** WORK ORDER **
Every single entry must be restated word for word.

** RECORDS SUPPLIED **
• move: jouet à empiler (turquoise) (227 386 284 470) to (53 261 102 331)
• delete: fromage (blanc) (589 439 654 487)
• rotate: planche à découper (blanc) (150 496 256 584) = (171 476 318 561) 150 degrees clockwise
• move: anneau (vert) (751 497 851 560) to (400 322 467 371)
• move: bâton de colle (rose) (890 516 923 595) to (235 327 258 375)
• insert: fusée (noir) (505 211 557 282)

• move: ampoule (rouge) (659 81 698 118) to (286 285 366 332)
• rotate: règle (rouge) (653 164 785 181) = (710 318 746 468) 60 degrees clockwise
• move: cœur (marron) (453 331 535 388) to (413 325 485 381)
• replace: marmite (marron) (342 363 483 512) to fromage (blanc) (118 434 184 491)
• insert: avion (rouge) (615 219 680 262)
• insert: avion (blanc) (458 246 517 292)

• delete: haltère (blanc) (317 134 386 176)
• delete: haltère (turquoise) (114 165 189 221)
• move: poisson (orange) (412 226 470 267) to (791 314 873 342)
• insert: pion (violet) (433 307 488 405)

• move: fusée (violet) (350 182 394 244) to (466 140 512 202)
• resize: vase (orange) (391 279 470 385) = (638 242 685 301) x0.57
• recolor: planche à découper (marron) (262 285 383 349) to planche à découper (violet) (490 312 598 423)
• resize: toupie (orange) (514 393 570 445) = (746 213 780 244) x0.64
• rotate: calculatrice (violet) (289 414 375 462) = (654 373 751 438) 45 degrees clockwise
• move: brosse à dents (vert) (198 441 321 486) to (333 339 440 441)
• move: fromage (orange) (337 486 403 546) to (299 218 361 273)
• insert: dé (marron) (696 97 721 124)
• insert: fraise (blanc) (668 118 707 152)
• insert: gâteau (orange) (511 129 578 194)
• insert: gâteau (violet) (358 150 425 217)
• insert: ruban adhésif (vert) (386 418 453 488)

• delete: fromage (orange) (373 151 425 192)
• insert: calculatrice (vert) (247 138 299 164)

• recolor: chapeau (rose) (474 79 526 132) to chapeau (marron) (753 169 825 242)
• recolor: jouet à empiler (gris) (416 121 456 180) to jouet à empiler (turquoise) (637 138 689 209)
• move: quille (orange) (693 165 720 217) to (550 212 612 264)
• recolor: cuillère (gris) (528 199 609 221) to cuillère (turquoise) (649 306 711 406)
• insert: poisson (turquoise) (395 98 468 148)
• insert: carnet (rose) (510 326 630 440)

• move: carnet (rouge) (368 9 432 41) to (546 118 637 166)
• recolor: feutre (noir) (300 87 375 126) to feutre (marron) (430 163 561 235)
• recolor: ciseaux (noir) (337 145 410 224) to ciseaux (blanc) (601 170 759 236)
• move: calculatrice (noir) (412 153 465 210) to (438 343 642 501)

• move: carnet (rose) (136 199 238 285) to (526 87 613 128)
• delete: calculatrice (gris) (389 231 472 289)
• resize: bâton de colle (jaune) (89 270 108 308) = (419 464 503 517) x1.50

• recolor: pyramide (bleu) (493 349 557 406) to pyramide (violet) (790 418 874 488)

** EXPECTED OUTPUT **
• move: jouet à empiler (turquoise) (227 386 284 470) to (53 261 102 331)
• delete: fromage (blanc) (589 439 654 487)
• rotate: planche à découper (blanc) (150 496 256 584) = (171 476 318 561) 150 degrees clockwise
• move: anneau (vert) (751 497 851 560) to (400 322 467 371)
• move: bâton de colle (rose) (890 516 923 595) to (235 327 258 375)
• insert: fusée (noir) (505 211 557 282)

• move: ampoule (rouge) (659 81 698 118) to (286 285 366 332)
• rotate: règle (rouge) (653 164 785 181) = (710 318 746 468) 60 degrees clockwise
• move: cœur (marron) (453 331 535 388) to (413 325 485 381)
• replace: marmite (marron) (342 363 483 512) to fromage (blanc) (118 434 184 491)
• insert: avion (rouge) (615 219 680 262)
• insert: avion (blanc) (458 246 517 292)

• delete: haltère (blanc) (317 134 386 176)
• delete: haltère (turquoise) (114 165 189 221)
• move: poisson (orange) (412 226 470 267) to (791 314 873 342)
• insert: pion (violet) (433 307 488 405)

• move: fusée (violet) (350 182 394 244) to (466 140 512 202)
• resize: vase (orange) (391 279 470 385) = (638 242 685 301) x0.57
• recolor: planche à découper (marron) (262 285 383 349) to planche à découper (violet) (490 312 598 423)
• resize: toupie (orange) (514 393 570 445) = (746 213 780 244) x0.64
• rotate: calculatrice (violet) (289 414 375 462) = (654 373 751 438) 45 degrees clockwise
• move: brosse à dents (vert) (198 441 321 486) to (333 339 440 441)
• move: fromage (orange) (337 486 403 546) to (299 218 361 273)
• insert: dé (marron) (696 97 721 124)
• insert: fraise (blanc) (668 118 707 152)
• insert: gâteau (orange) (511 129 578 194)
• insert: gâteau (violet) (358 150 425 217)
• insert: ruban adhésif (vert) (386 418 453 488)

• delete: fromage (orange) (373 151 425 192)
• insert: calculatrice (vert) (247 138 299 164)

• recolor: chapeau (rose) (474 79 526 132) to chapeau (marron) (753 169 825 242)
• recolor: jouet à empiler (gris) (416 121 456 180) to jouet à empiler (turquoise) (637 138 689 209)
• move: quille (orange) (693 165 720 217) to (550 212 612 264)
• recolor: cuillère (gris) (528 199 609 221) to cuillère (turquoise) (649 306 711 406)
• insert: poisson (turquoise) (395 98 468 148)
• insert: carnet (rose) (510 326 630 440)

• move: carnet (rouge) (368 9 432 41) to (546 118 637 166)
• recolor: feutre (noir) (300 87 375 126) to feutre (marron) (430 163 561 235)
• recolor: ciseaux (noir) (337 145 410 224) to ciseaux (blanc) (601 170 759 236)
• move: calculatrice (noir) (412 153 465 210) to (438 343 642 501)

• move: carnet (rose) (136 199 238 285) to (526 87 613 128)
• delete: calculatrice (gris) (389 231 472 289)
• resize: bâton de colle (jaune) (89 270 108 308) = (419 464 503 517) x1.50

• recolor: pyramide (bleu) (493 349 557 406) to pyramide (violet) (790 418 874 488)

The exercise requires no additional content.